_WHAT YOU ARE ASKED TO DO_.
For the data below, report the number of lines that contain the string "dispenser" and nothing else.

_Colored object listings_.
#####
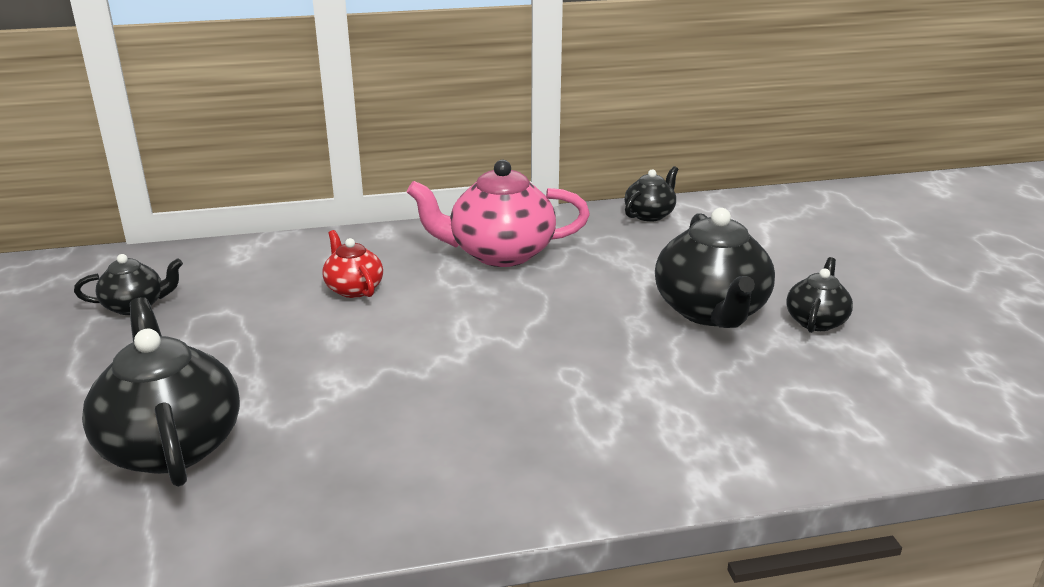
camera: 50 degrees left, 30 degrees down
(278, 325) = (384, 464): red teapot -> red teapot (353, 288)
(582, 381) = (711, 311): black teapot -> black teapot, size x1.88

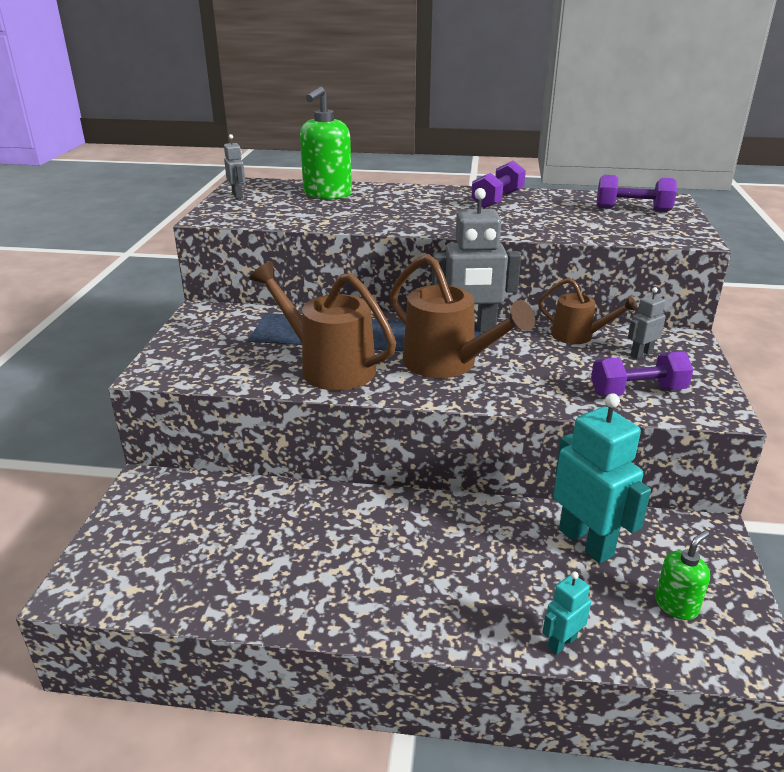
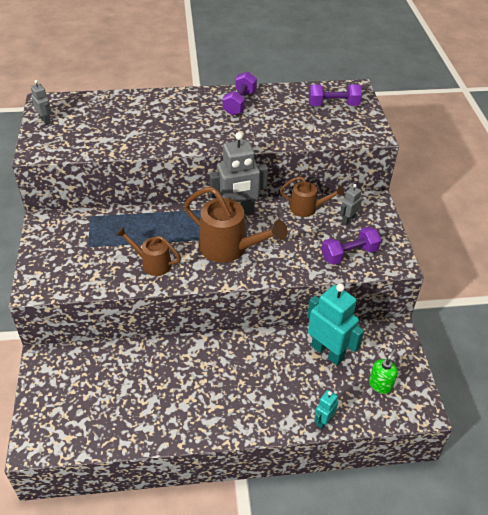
camera: 15 degrees left, 15 degrees up
(327, 194) = (113, 110): green soap dispenser -> none
(328, 367) = (152, 263): brown watering can -> brown watering can, size x0.59

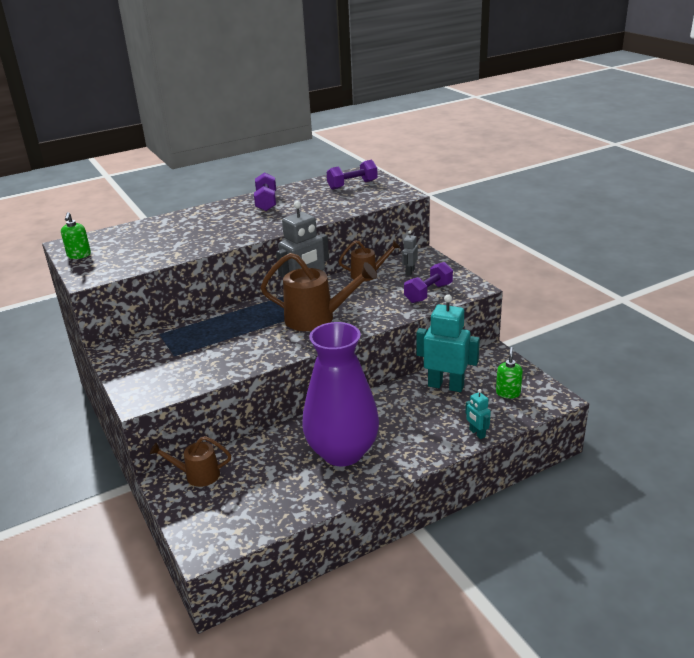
camera: 20 degrees left, 15 degrees down
(45, 120) = (79, 255): grey robot -> green soap dispenser
(152, 263) = (249, 349): brown watering can -> brown watering can (197, 475)
(195, 391) = (342, 452): none -> purple vase
(323, 420) = (477, 433): turquoise robot -> turquoise robot turned 45 degrees counterclockwise

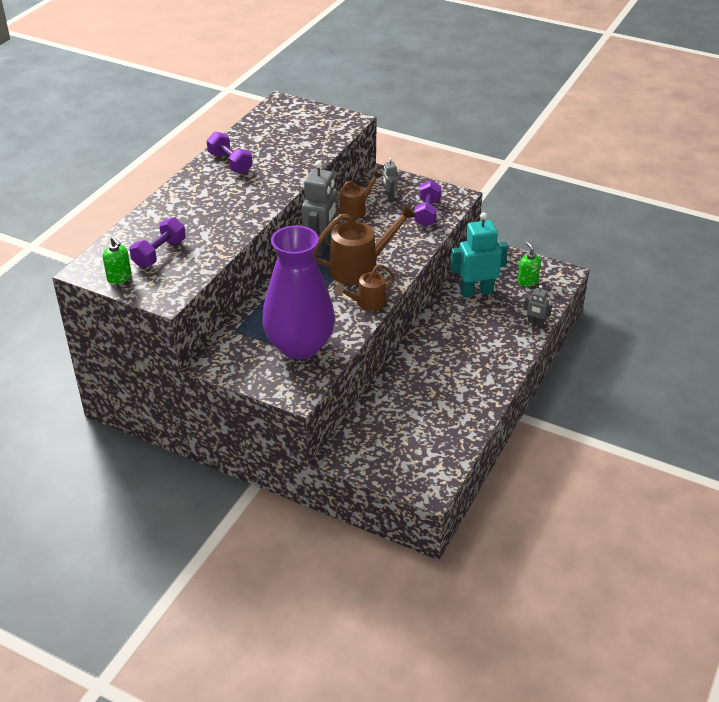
camera: 35 degrees left, 10 degrees up
(197, 475) = (359, 441): brown watering can -> brown watering can (367, 303)
(342, 452) = (453, 376): purple vase -> purple vase (300, 346)
(352, 185) = (290, 121): purple dumbbell -> purple dumbbell (159, 253)
(477, 433) = (535, 322): turquoise robot -> grey robot

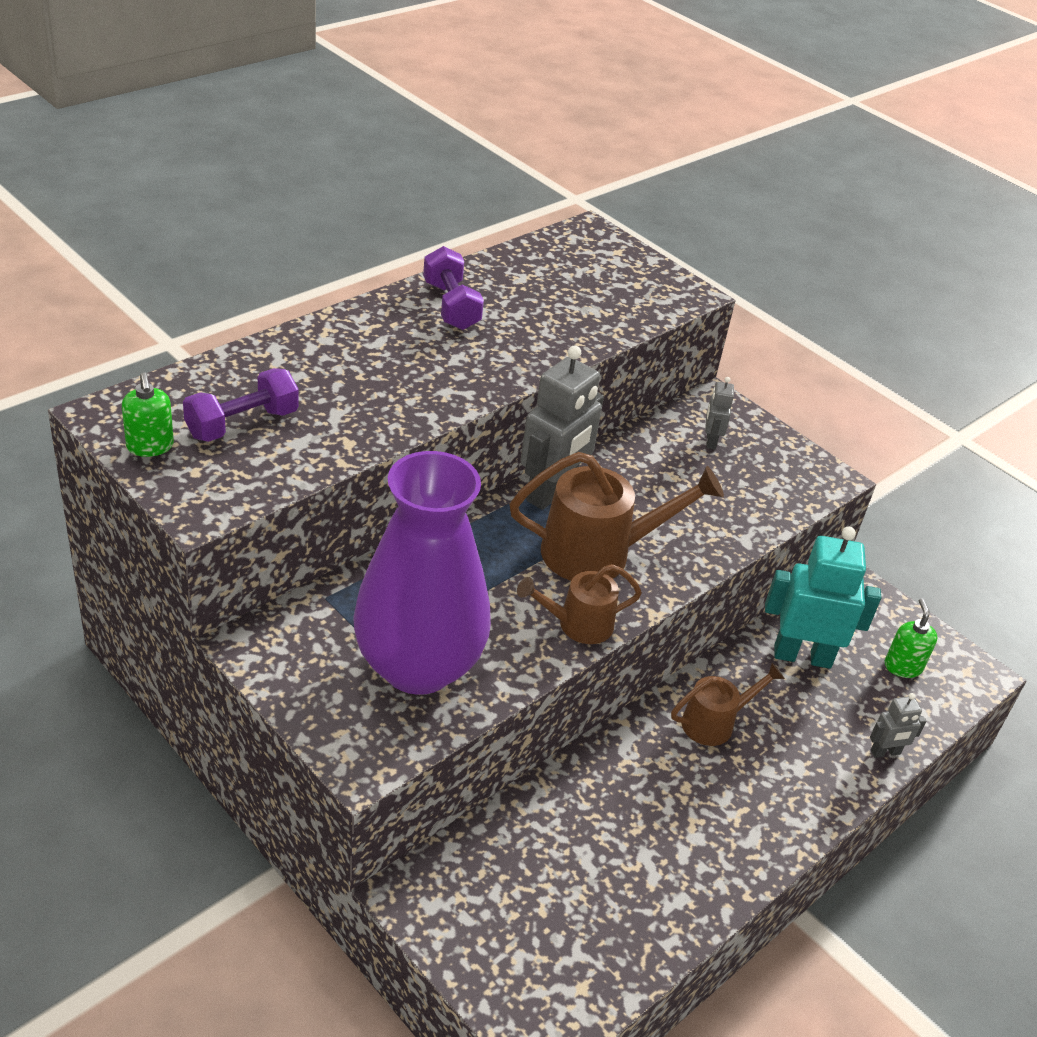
camera: 15 degrees right, 0 degrees up
(356, 210) = (643, 446): brown watering can -> brown watering can (715, 722)
(427, 213) = (762, 491): purple dumbbell -> none
(535, 322) = (885, 752): grey robot -> grey robot turned 60 degrees counterclockwise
#####
_WRITTEN ANSWER_.
2